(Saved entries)

★ ★ ★ ★

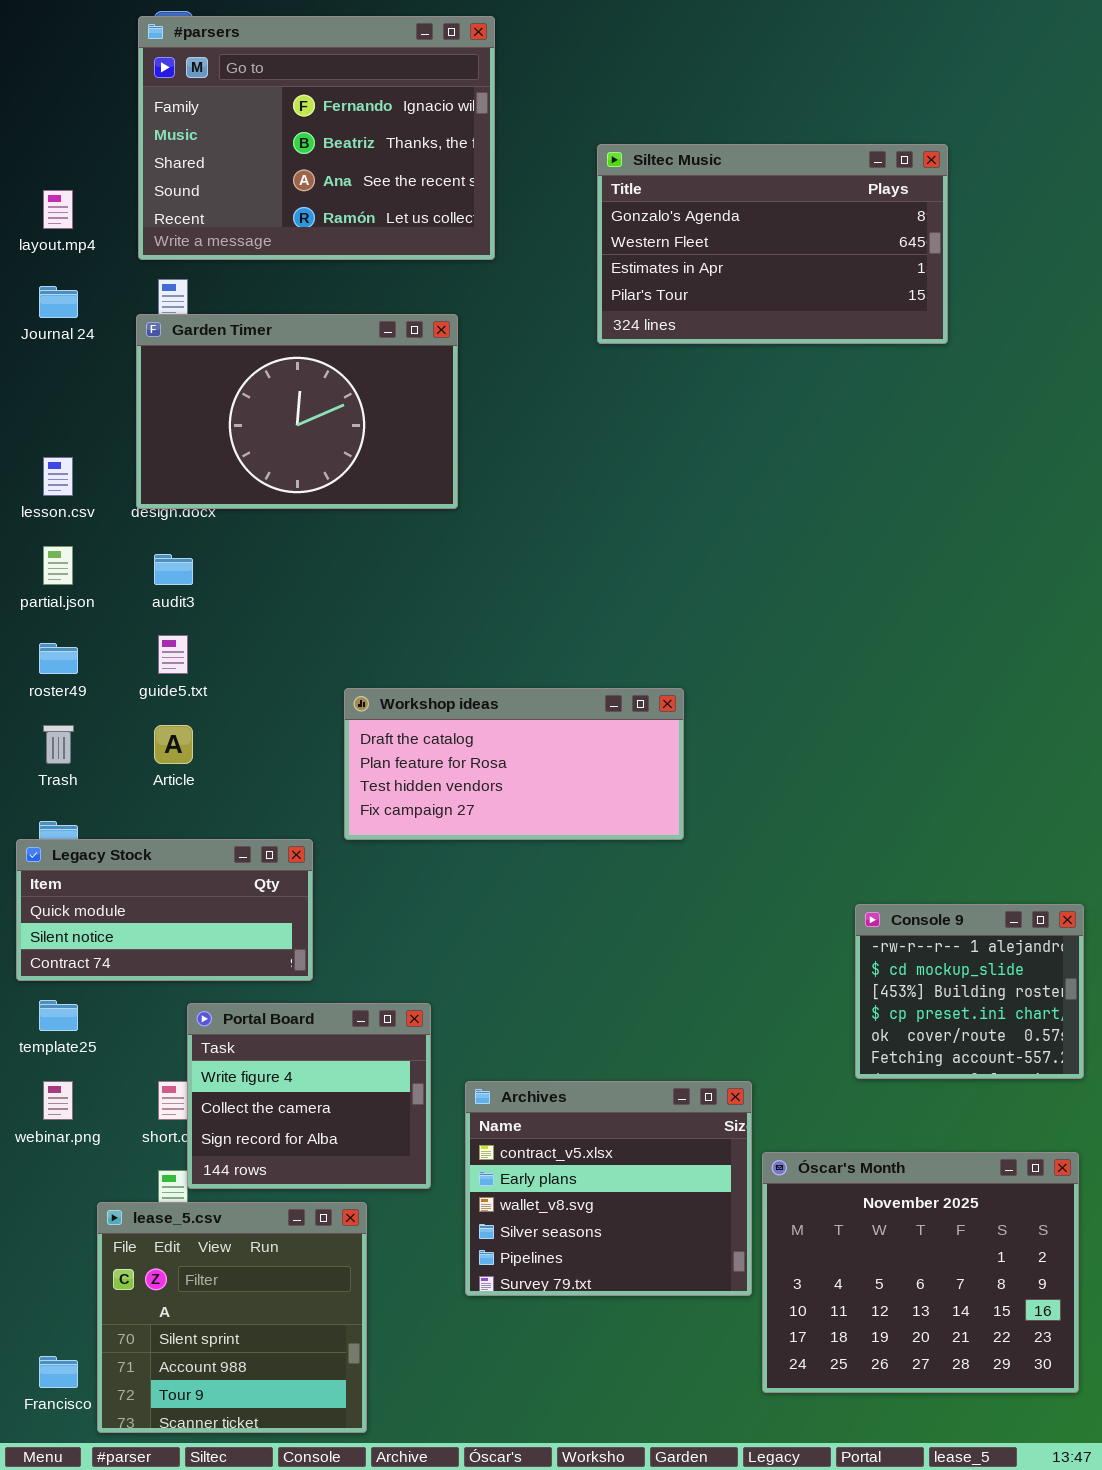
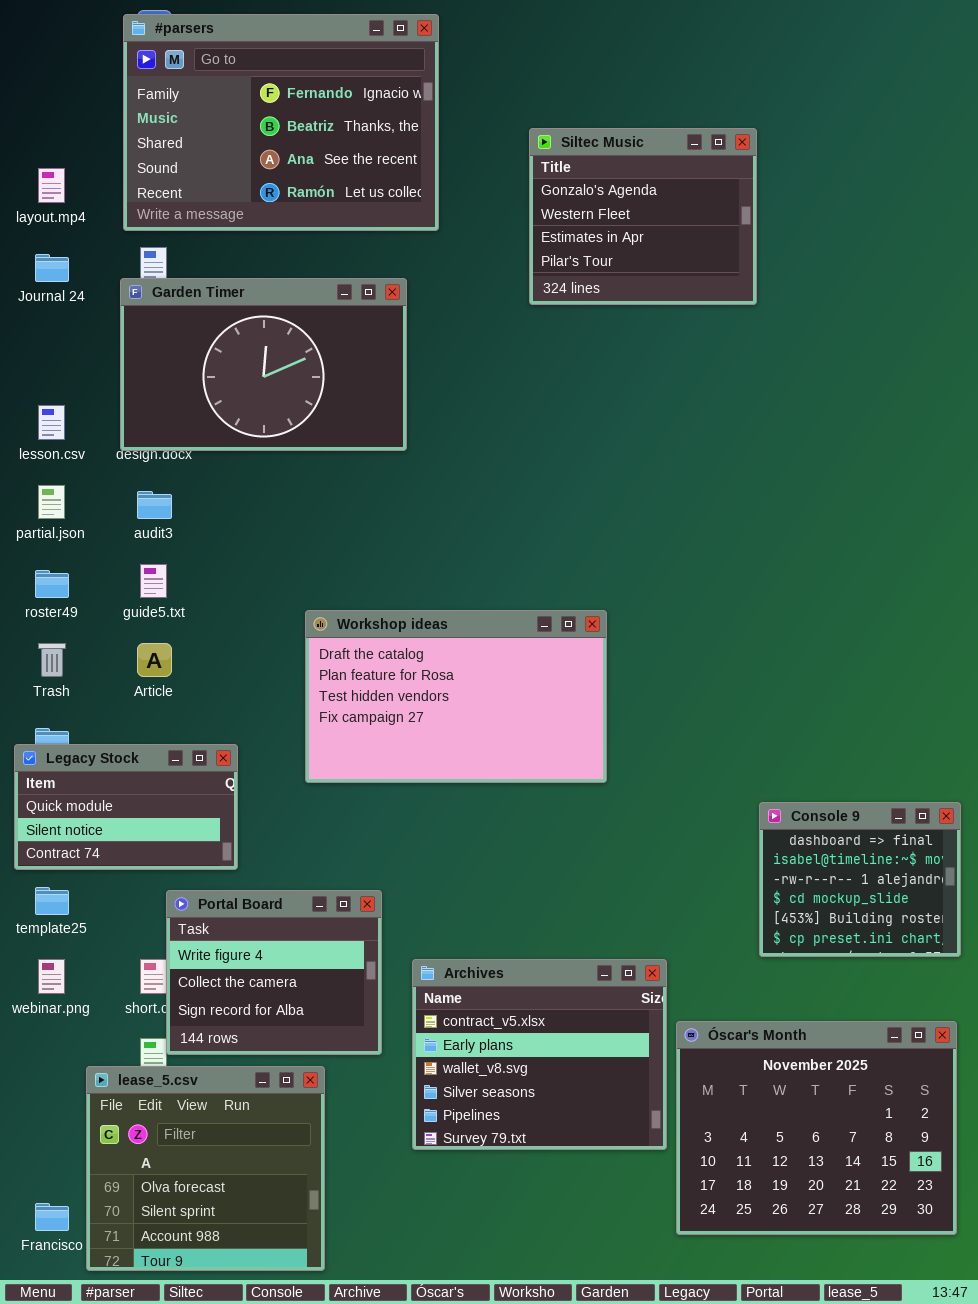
Siltec Music: [597,144,948,344] -> [529,128,757,305], resized
Workshop ideas: [344,688,684,840] -> [305,610,607,783], resized
Legacy Stock: [16,839,313,981] -> [14,744,238,870], resized
Console 9: [855,904,1084,1079] -> [759,802,961,957], scrolled up 2 rows
lease_5.csv: [97,1202,367,1433] -> [86,1066,325,1271], scrolled up 1 row

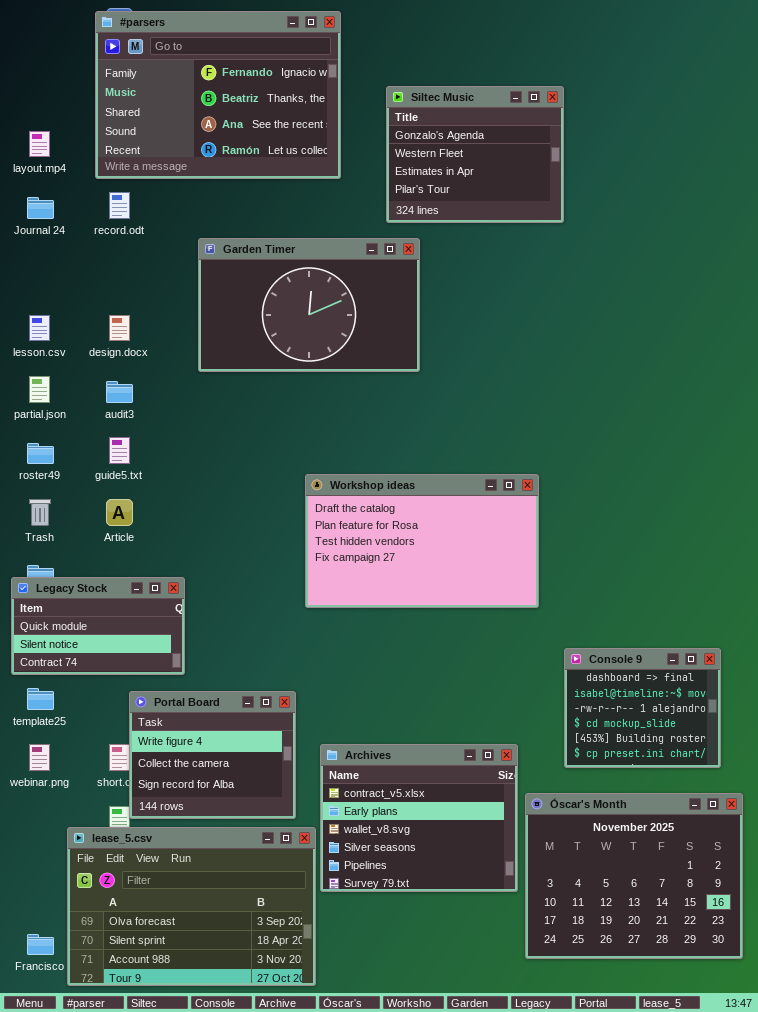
Siltec Music: [529,128,757,305] -> [386,86,564,223], moved
Garden Timer: [120,278,407,451] -> [198,238,420,372], moved
Workshop ideas: [305,610,607,783] -> [305,474,539,608], moved
Console 9: [759,802,961,957] -> [564,648,721,768], moved
lease_5.csv: [86,1066,325,1271] -> [67,827,316,986], resized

★ ★ ★ ★

▸ **TASK**
The answer is the line containing "Siltec Music: [529,128,757,305]" together with every line after it in the records, repeated exactly and with nothing else.

▸ **WRITTEN RESPONSE**
Siltec Music: [529,128,757,305] -> [386,86,564,223], moved
Garden Timer: [120,278,407,451] -> [198,238,420,372], moved
Workshop ideas: [305,610,607,783] -> [305,474,539,608], moved
Console 9: [759,802,961,957] -> [564,648,721,768], moved
lease_5.csv: [86,1066,325,1271] -> [67,827,316,986], resized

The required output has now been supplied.